» **Supplied data**

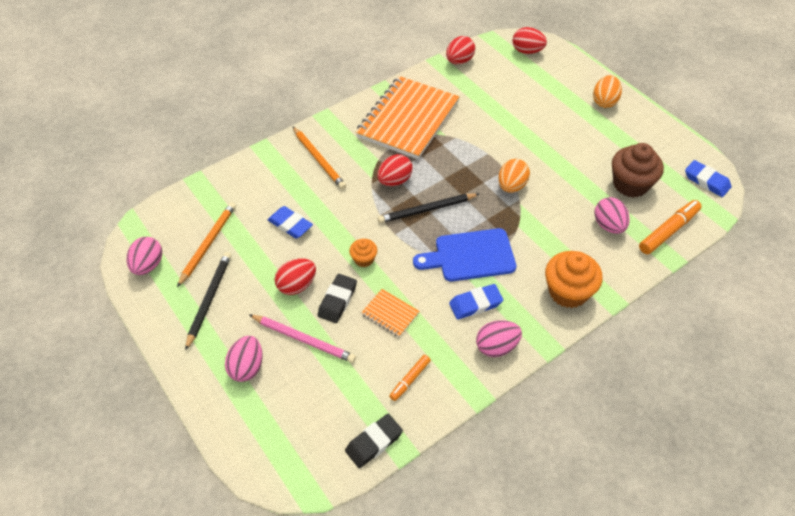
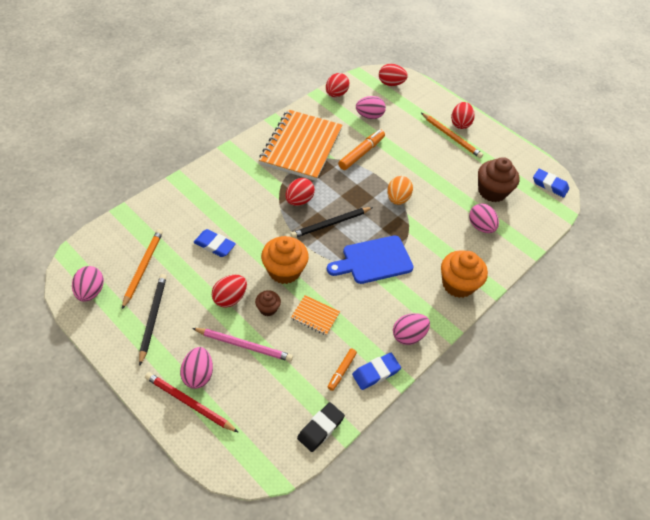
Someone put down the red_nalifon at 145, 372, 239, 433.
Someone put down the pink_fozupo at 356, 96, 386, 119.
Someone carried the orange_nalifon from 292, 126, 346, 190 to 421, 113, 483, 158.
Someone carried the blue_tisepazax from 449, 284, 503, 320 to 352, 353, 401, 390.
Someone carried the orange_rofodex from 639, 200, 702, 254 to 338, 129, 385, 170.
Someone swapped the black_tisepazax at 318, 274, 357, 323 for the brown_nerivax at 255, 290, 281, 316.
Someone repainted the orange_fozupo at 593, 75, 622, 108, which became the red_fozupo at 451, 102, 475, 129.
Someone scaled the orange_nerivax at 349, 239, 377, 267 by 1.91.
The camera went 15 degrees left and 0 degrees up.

» **To do**
Could you work out how many lines in the records include "down"? Answer with the number only.

» **Solution for this task**
2